### REQUIRED WORK
The expected output is a copy of every line in the records with the string "none".

***** INFORMATION SHOWN *****

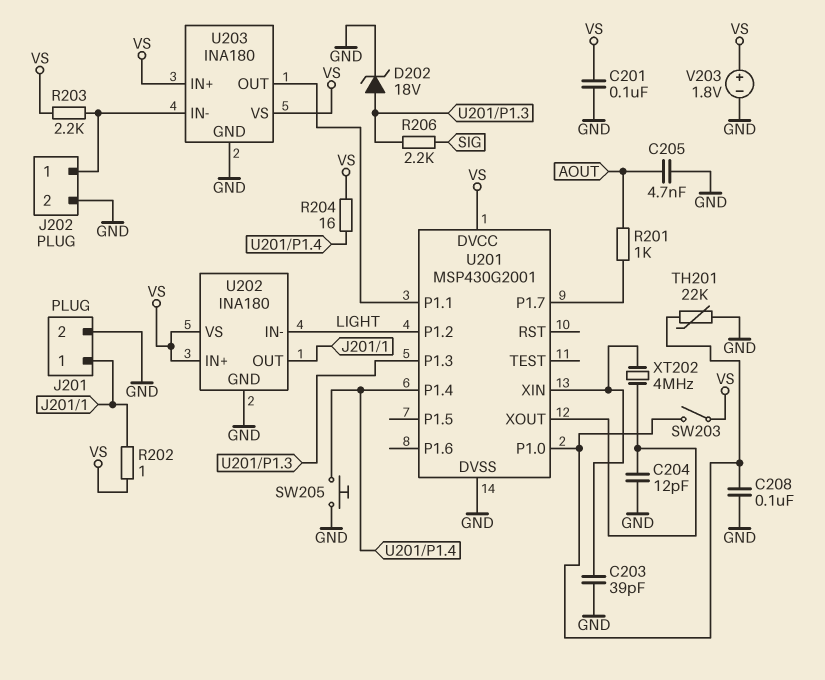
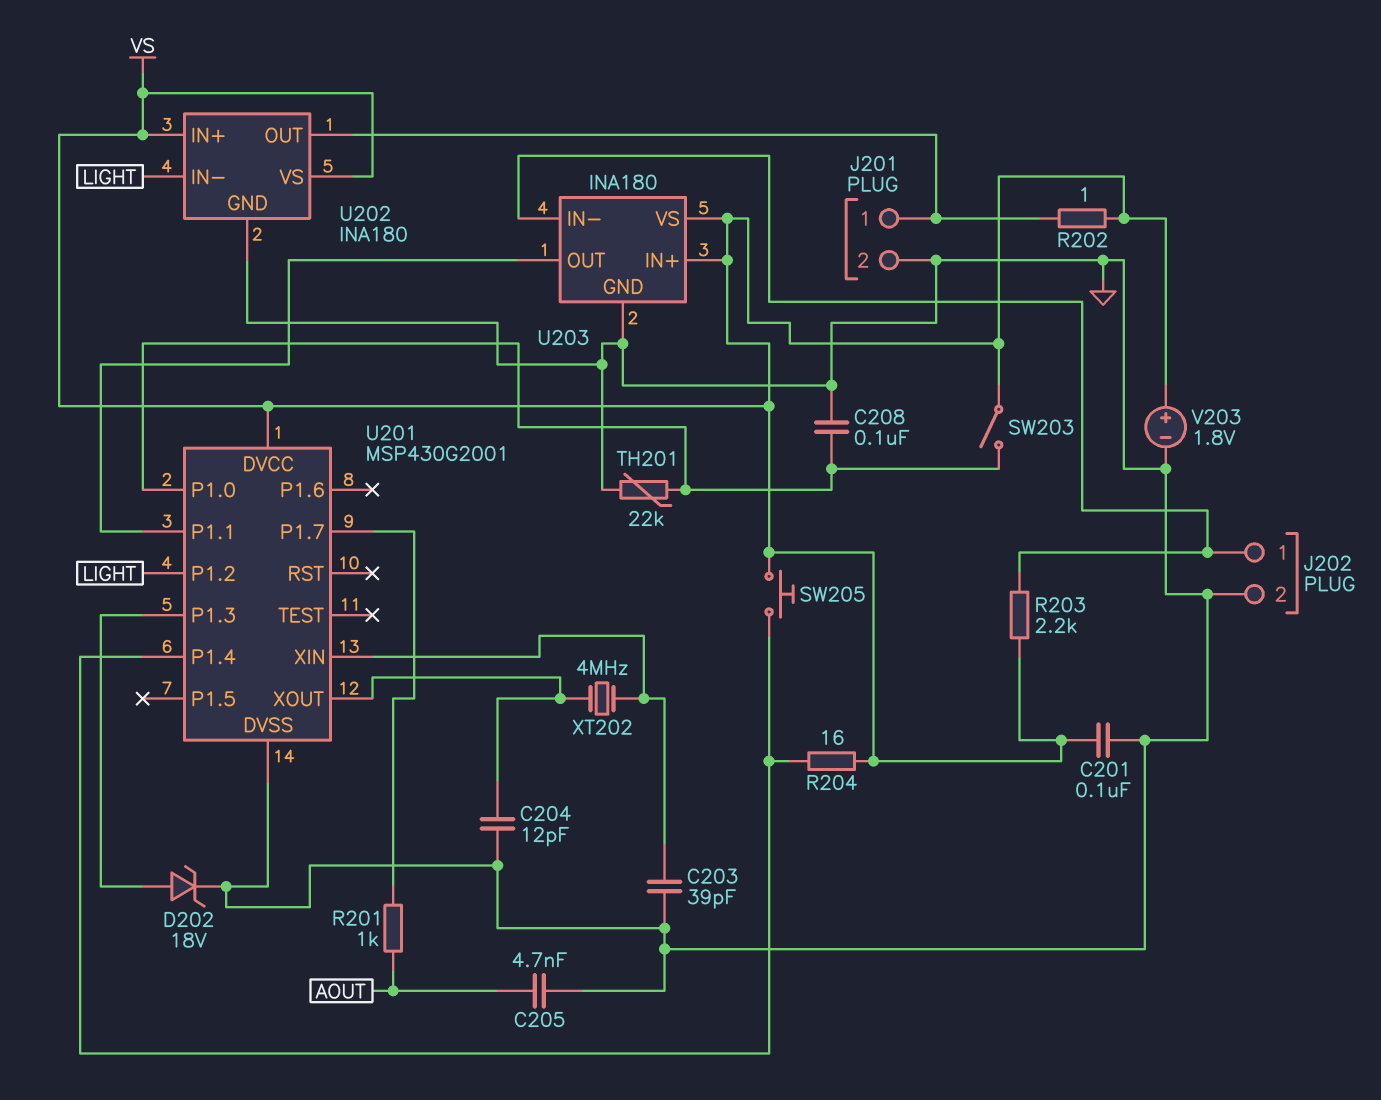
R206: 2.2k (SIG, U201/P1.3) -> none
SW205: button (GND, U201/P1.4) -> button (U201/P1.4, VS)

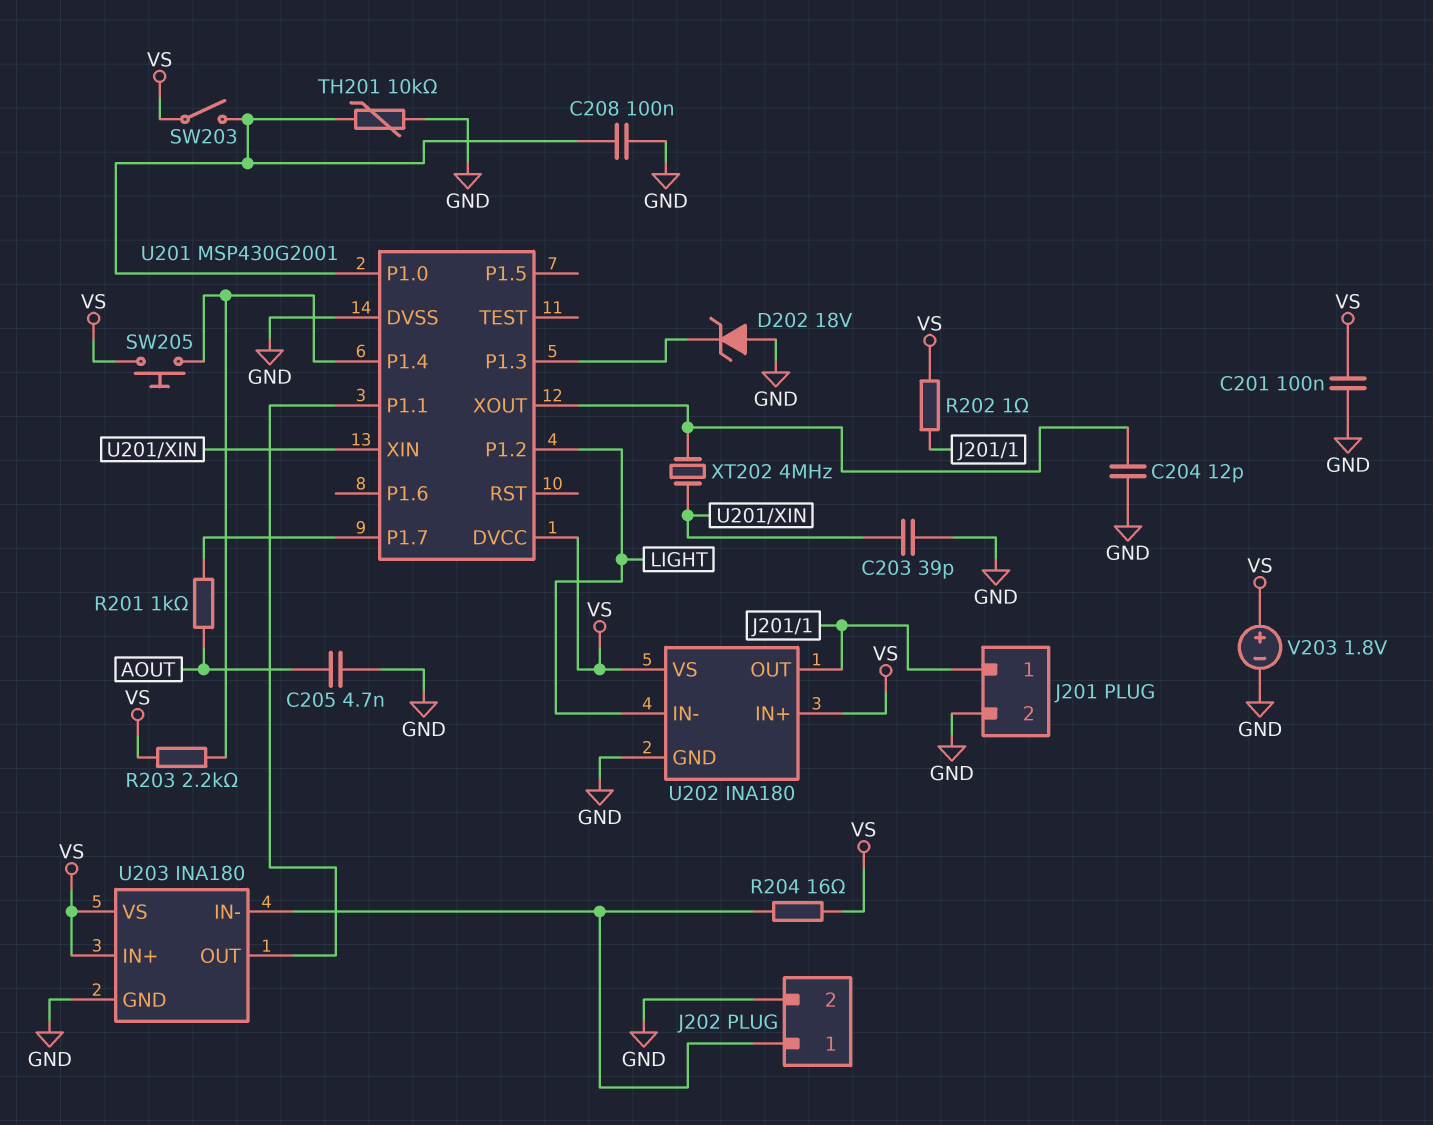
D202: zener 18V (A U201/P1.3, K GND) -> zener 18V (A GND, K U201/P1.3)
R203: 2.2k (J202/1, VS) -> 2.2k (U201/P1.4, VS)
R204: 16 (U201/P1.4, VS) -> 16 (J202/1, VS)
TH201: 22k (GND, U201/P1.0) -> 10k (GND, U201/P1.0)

*****
***** INFORMATION SHOWN *****

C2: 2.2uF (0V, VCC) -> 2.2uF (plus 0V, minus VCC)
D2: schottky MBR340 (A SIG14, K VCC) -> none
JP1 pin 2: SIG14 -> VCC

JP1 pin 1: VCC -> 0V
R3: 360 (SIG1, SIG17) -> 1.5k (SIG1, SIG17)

*****

### REPLY TO THE TASK
R206: 2.2k (SIG, U201/P1.3) -> none
D2: schottky MBR340 (A SIG14, K VCC) -> none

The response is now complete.